** PROBLEM TO SOLVE **
Only the lines below starting at the one containing "(114, 203) = (485, 146): green" and ending at the one containing "(257, 240) = (755, 281): none" belong in the answer, each copied exactly.
(PROVIDED ENTRIES begins)
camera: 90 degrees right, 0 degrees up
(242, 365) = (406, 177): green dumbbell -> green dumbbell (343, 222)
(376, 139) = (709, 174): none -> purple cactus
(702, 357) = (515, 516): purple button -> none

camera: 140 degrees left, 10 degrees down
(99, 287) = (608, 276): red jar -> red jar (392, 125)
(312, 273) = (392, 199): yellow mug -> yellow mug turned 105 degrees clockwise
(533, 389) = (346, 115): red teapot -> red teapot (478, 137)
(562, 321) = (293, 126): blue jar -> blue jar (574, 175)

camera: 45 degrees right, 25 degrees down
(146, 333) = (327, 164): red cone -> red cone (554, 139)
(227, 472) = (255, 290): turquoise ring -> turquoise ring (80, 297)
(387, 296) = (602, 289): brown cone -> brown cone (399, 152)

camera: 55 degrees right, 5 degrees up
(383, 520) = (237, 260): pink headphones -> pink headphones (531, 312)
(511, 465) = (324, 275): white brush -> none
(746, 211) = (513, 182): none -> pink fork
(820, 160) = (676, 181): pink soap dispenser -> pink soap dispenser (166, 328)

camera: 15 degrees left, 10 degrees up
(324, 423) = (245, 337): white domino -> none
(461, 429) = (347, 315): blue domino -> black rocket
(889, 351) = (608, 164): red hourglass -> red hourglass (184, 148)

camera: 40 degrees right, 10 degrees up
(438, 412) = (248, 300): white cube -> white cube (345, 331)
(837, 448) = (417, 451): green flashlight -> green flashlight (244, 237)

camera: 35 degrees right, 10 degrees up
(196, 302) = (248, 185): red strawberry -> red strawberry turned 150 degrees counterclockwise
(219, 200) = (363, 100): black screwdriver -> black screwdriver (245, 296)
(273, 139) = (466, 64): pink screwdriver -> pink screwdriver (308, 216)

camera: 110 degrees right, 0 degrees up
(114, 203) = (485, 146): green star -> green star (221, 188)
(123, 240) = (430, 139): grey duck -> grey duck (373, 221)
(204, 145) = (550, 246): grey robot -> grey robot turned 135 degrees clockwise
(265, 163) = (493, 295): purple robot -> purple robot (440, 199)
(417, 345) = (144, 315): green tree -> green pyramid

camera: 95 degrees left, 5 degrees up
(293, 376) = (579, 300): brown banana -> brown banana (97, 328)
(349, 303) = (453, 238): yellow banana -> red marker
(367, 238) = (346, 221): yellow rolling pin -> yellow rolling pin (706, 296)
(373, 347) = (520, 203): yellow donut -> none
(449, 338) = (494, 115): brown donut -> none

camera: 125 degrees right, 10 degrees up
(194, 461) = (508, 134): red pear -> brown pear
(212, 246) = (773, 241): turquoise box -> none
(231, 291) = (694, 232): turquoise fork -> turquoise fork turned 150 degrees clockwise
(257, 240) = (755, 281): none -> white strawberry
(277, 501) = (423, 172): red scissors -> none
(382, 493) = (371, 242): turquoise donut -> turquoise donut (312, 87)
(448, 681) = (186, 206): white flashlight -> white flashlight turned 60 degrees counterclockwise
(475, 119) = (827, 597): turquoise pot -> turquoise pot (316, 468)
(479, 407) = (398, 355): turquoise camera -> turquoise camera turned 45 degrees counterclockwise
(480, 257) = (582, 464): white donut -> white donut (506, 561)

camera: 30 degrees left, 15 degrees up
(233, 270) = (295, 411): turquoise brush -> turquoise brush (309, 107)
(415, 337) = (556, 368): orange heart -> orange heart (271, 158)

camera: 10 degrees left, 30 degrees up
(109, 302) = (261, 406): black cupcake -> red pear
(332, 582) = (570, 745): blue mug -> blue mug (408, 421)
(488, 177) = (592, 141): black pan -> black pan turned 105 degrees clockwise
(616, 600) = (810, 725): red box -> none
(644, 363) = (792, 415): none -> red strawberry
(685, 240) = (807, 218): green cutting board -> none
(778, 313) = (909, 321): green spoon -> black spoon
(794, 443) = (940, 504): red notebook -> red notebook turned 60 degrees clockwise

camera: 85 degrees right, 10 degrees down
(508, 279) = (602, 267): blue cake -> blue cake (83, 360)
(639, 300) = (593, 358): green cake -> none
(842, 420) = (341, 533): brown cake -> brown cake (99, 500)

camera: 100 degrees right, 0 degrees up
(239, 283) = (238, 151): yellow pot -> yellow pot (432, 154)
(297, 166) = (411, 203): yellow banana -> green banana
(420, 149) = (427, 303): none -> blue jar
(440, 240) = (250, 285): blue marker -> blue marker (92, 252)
(PROVIDED ENTRIES ends)
** THE COMPLETED TASK **
(114, 203) = (485, 146): green star -> green star (221, 188)
(123, 240) = (430, 139): grey duck -> grey duck (373, 221)
(204, 145) = (550, 246): grey robot -> grey robot turned 135 degrees clockwise
(265, 163) = (493, 295): purple robot -> purple robot (440, 199)
(417, 345) = (144, 315): green tree -> green pyramid

camera: 95 degrees left, 5 degrees up
(293, 376) = (579, 300): brown banana -> brown banana (97, 328)
(349, 303) = (453, 238): yellow banana -> red marker
(367, 238) = (346, 221): yellow rolling pin -> yellow rolling pin (706, 296)
(373, 347) = (520, 203): yellow donut -> none
(449, 338) = (494, 115): brown donut -> none

camera: 125 degrees right, 10 degrees up
(194, 461) = (508, 134): red pear -> brown pear
(212, 246) = (773, 241): turquoise box -> none
(231, 291) = (694, 232): turquoise fork -> turquoise fork turned 150 degrees clockwise
(257, 240) = (755, 281): none -> white strawberry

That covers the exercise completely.